(Problem details)
Whatever lines the data contains, output all of them unchanged.

----- Source material

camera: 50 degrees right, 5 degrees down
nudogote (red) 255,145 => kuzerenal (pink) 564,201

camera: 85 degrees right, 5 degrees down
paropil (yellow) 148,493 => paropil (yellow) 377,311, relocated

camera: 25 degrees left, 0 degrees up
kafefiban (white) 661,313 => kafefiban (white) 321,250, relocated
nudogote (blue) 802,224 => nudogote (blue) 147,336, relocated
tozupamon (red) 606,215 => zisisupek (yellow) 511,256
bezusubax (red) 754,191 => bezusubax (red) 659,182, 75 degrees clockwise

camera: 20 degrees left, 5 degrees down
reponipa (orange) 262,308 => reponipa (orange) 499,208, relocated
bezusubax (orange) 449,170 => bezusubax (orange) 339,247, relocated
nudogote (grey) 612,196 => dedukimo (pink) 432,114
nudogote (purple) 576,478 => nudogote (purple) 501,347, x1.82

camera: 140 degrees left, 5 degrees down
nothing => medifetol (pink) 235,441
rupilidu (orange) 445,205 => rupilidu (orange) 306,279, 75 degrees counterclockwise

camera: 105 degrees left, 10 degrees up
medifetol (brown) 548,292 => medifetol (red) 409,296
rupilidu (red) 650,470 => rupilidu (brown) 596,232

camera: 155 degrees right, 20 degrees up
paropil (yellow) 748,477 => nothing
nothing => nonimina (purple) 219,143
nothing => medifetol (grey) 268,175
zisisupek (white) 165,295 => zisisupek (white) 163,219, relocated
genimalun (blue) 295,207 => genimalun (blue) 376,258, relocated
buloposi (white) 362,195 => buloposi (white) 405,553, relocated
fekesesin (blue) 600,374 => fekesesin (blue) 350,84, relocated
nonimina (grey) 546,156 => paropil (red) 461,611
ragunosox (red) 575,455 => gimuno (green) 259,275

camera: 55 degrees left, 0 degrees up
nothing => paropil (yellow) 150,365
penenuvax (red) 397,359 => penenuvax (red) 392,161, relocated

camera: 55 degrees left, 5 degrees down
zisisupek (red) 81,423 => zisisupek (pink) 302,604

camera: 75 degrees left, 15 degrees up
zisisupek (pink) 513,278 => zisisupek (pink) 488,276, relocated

----------

(Answer for the task)
camera: 50 degrees right, 5 degrees down
nudogote (red) 255,145 => kuzerenal (pink) 564,201

camera: 85 degrees right, 5 degrees down
paropil (yellow) 148,493 => paropil (yellow) 377,311, relocated

camera: 25 degrees left, 0 degrees up
kafefiban (white) 661,313 => kafefiban (white) 321,250, relocated
nudogote (blue) 802,224 => nudogote (blue) 147,336, relocated
tozupamon (red) 606,215 => zisisupek (yellow) 511,256
bezusubax (red) 754,191 => bezusubax (red) 659,182, 75 degrees clockwise

camera: 20 degrees left, 5 degrees down
reponipa (orange) 262,308 => reponipa (orange) 499,208, relocated
bezusubax (orange) 449,170 => bezusubax (orange) 339,247, relocated
nudogote (grey) 612,196 => dedukimo (pink) 432,114
nudogote (purple) 576,478 => nudogote (purple) 501,347, x1.82

camera: 140 degrees left, 5 degrees down
nothing => medifetol (pink) 235,441
rupilidu (orange) 445,205 => rupilidu (orange) 306,279, 75 degrees counterclockwise

camera: 105 degrees left, 10 degrees up
medifetol (brown) 548,292 => medifetol (red) 409,296
rupilidu (red) 650,470 => rupilidu (brown) 596,232

camera: 155 degrees right, 20 degrees up
paropil (yellow) 748,477 => nothing
nothing => nonimina (purple) 219,143
nothing => medifetol (grey) 268,175
zisisupek (white) 165,295 => zisisupek (white) 163,219, relocated
genimalun (blue) 295,207 => genimalun (blue) 376,258, relocated
buloposi (white) 362,195 => buloposi (white) 405,553, relocated
fekesesin (blue) 600,374 => fekesesin (blue) 350,84, relocated
nonimina (grey) 546,156 => paropil (red) 461,611
ragunosox (red) 575,455 => gimuno (green) 259,275

camera: 55 degrees left, 0 degrees up
nothing => paropil (yellow) 150,365
penenuvax (red) 397,359 => penenuvax (red) 392,161, relocated

camera: 55 degrees left, 5 degrees down
zisisupek (red) 81,423 => zisisupek (pink) 302,604

camera: 75 degrees left, 15 degrees up
zisisupek (pink) 513,278 => zisisupek (pink) 488,276, relocated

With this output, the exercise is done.